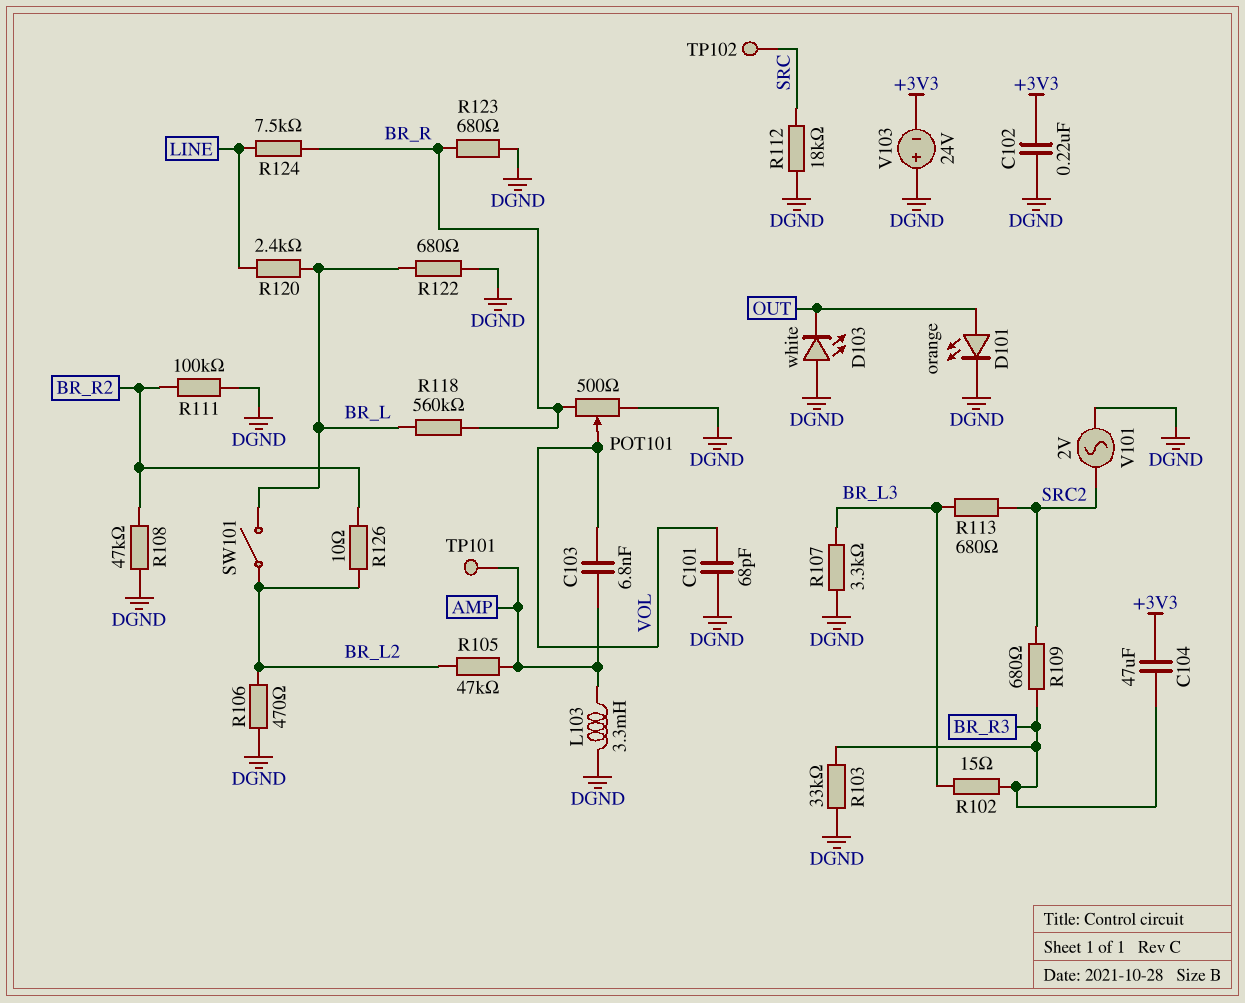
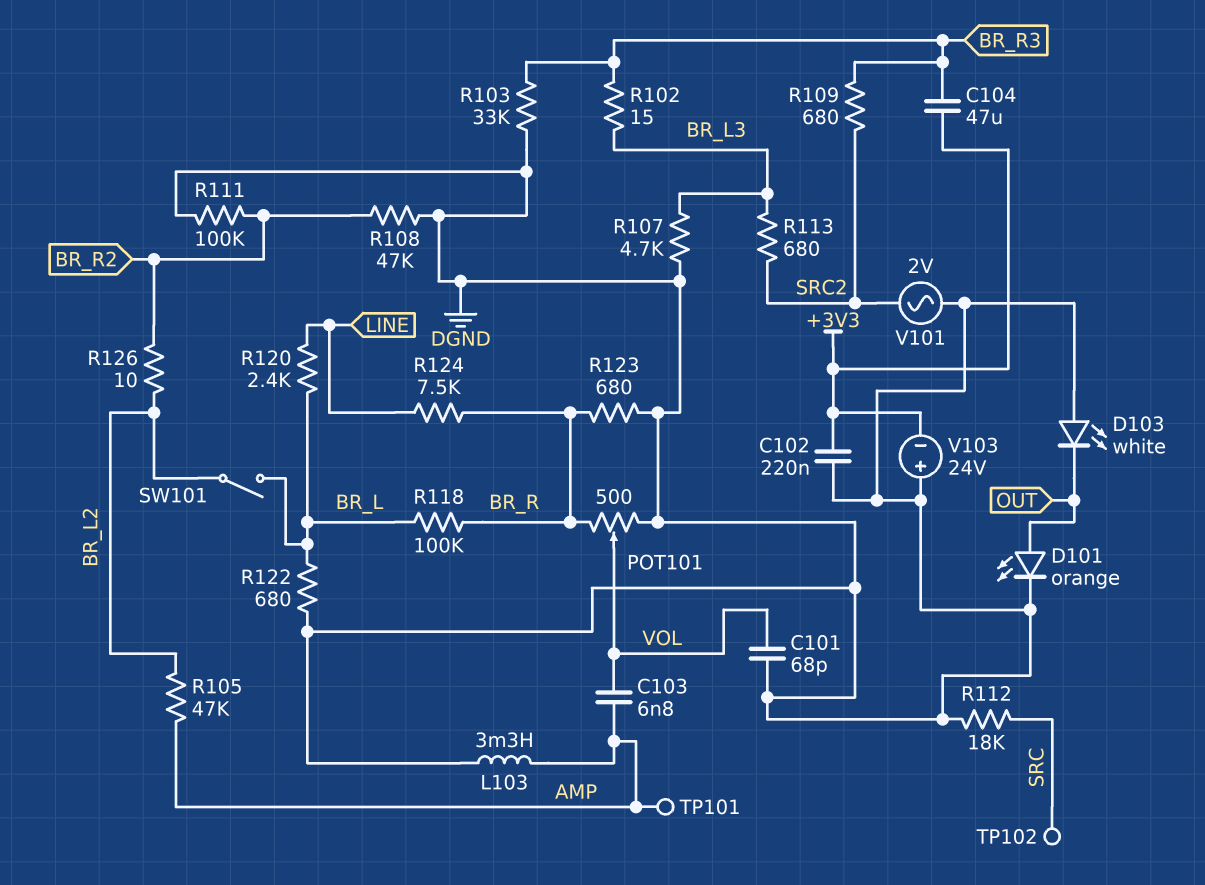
R106: 470 (BR_L2, DGND) -> none
R107: 3.3k (BR_L3, DGND) -> 4.7k (BR_L3, DGND)
R118: 560k (BR_L, BR_R) -> 100k (BR_L, BR_R)

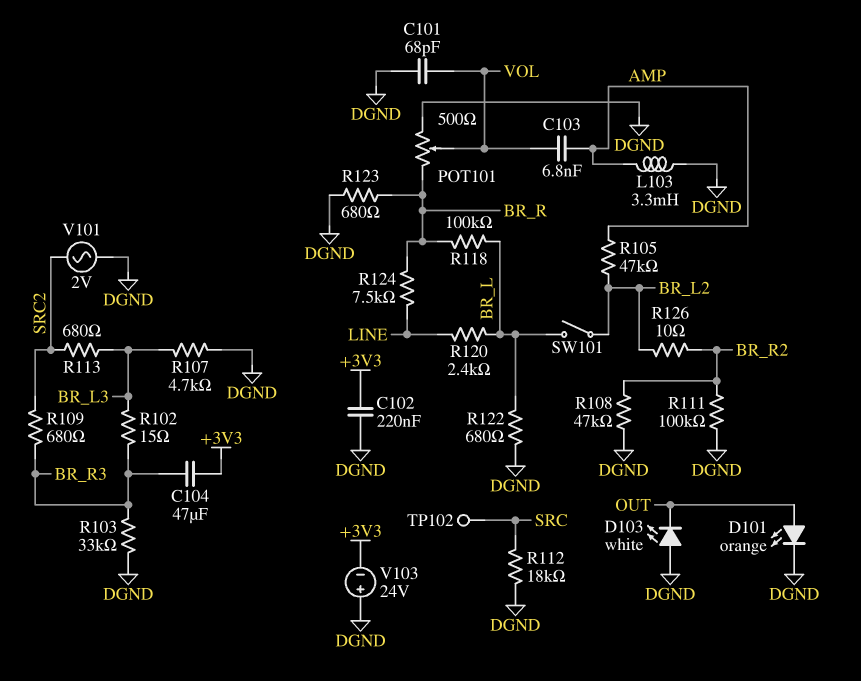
TP101: test point (AMP) -> none

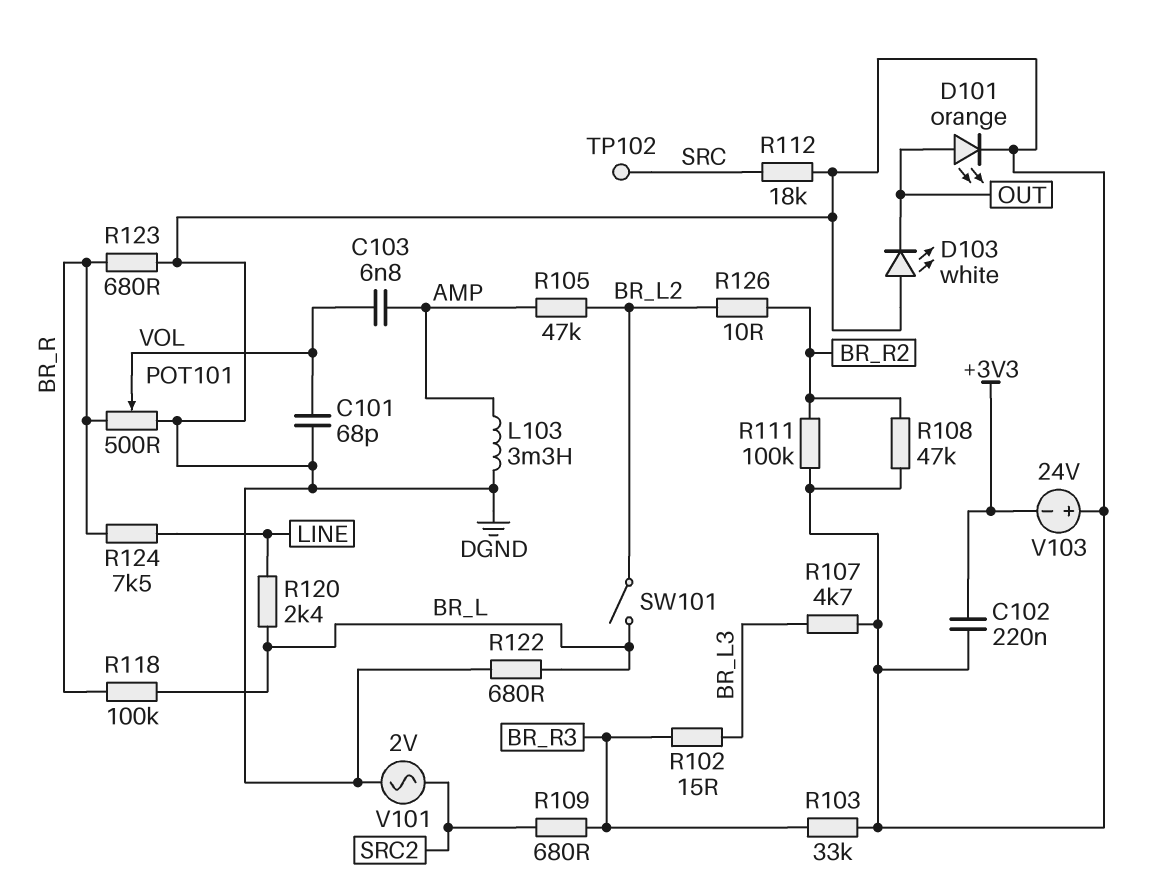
C104: 47uF (+3V3, BR_R3) -> none
R113: 680 (BR_L3, SRC2) -> none

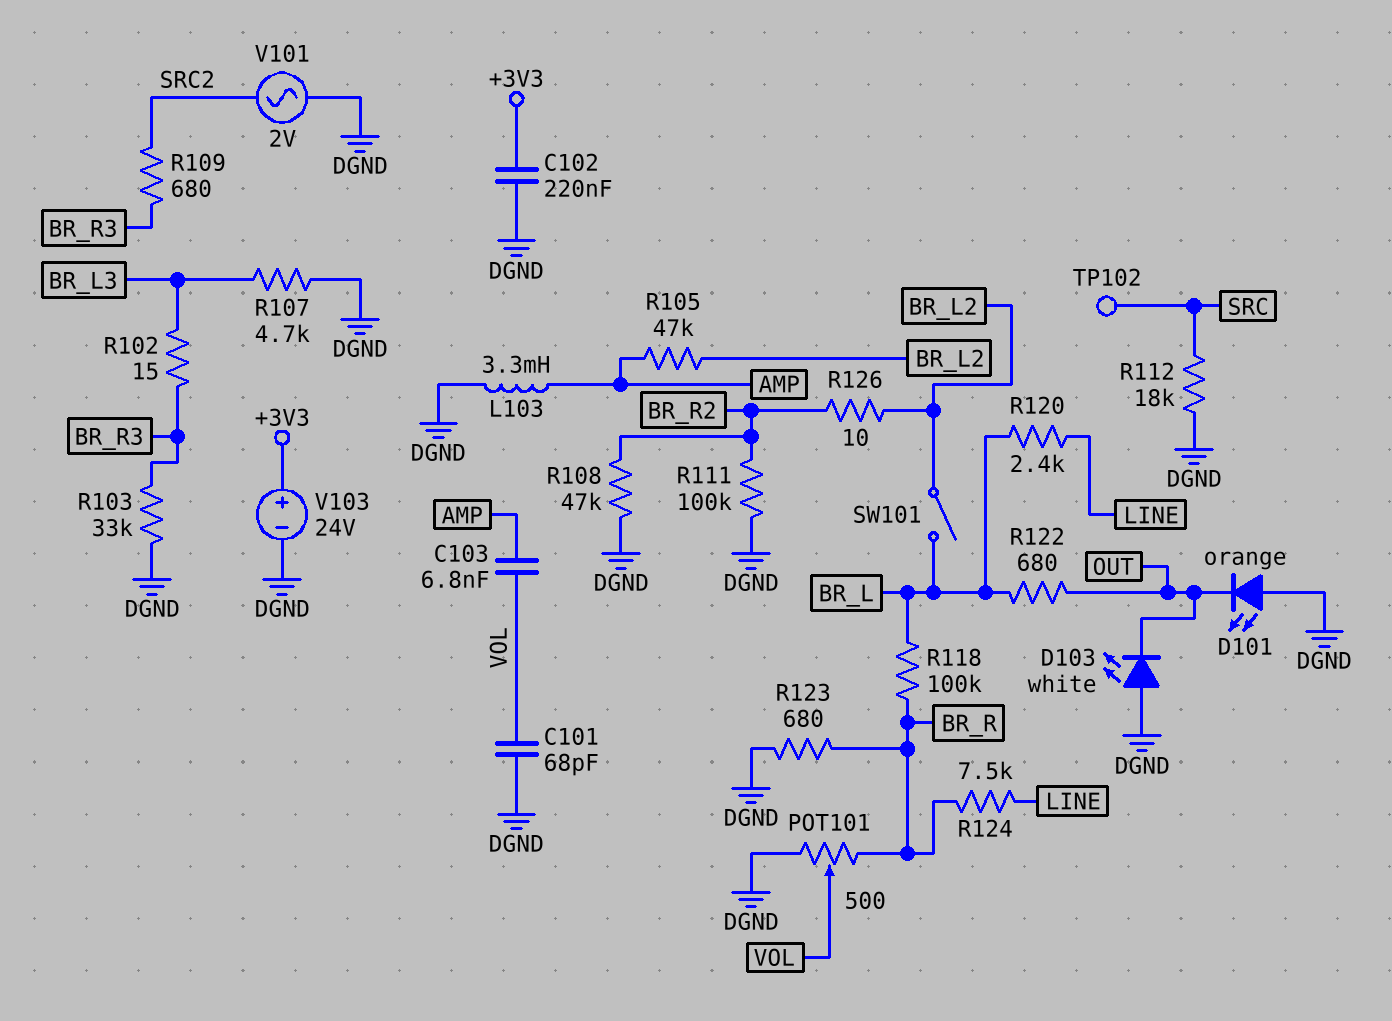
D101: LED orange (A OUT, K DGND) -> LED orange (A DGND, K OUT)
R122: 680 (BR_L, DGND) -> 680 (BR_L, OUT)
V103: 24V (plus DGND, minus +3V3) -> 24V (plus +3V3, minus DGND)

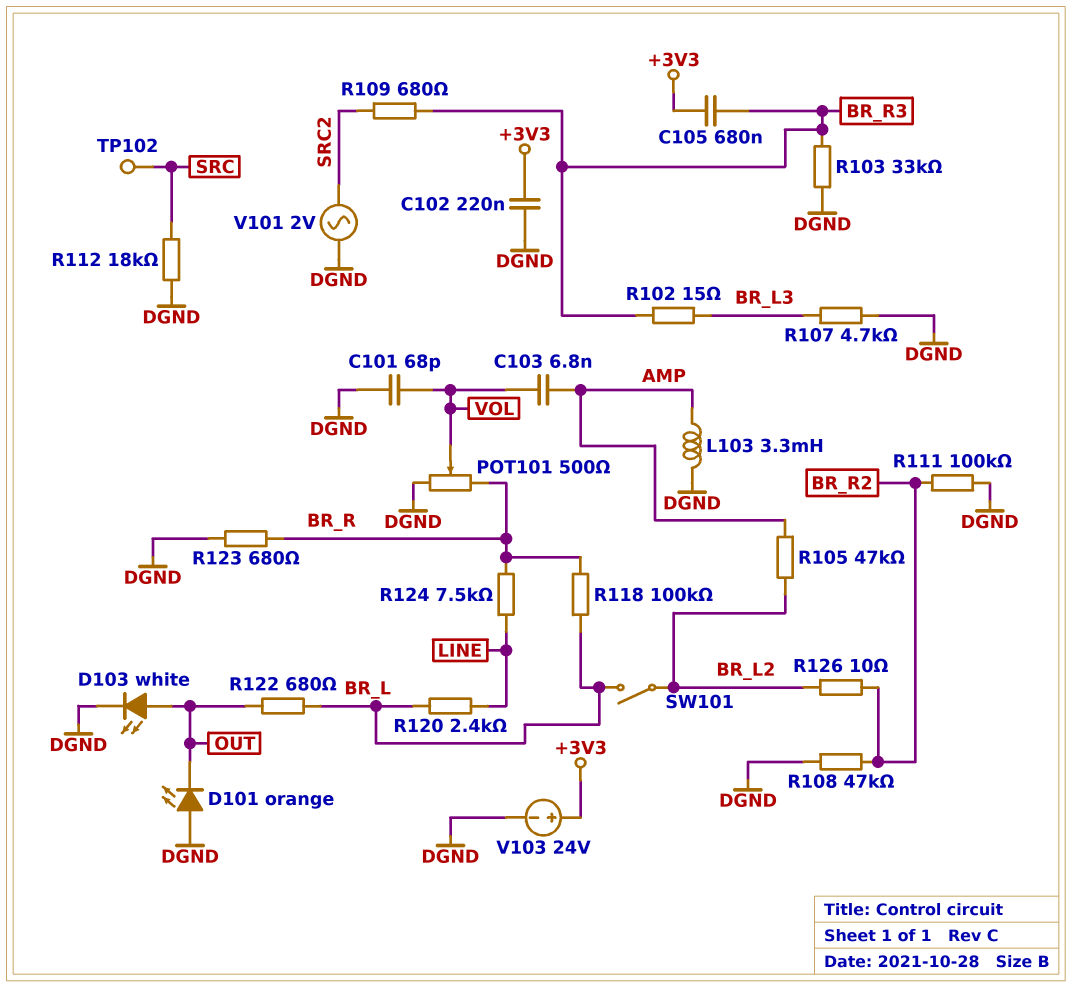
C105: none -> 680nF (+3V3, BR_R3)
D103: LED white (A DGND, K OUT) -> LED white (A OUT, K DGND)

- - -

Problem statement - After reading through the material, report every line that holds "none".

Solution to the exercise -
R106: 470 (BR_L2, DGND) -> none
TP101: test point (AMP) -> none
C104: 47uF (+3V3, BR_R3) -> none
R113: 680 (BR_L3, SRC2) -> none
C105: none -> 680nF (+3V3, BR_R3)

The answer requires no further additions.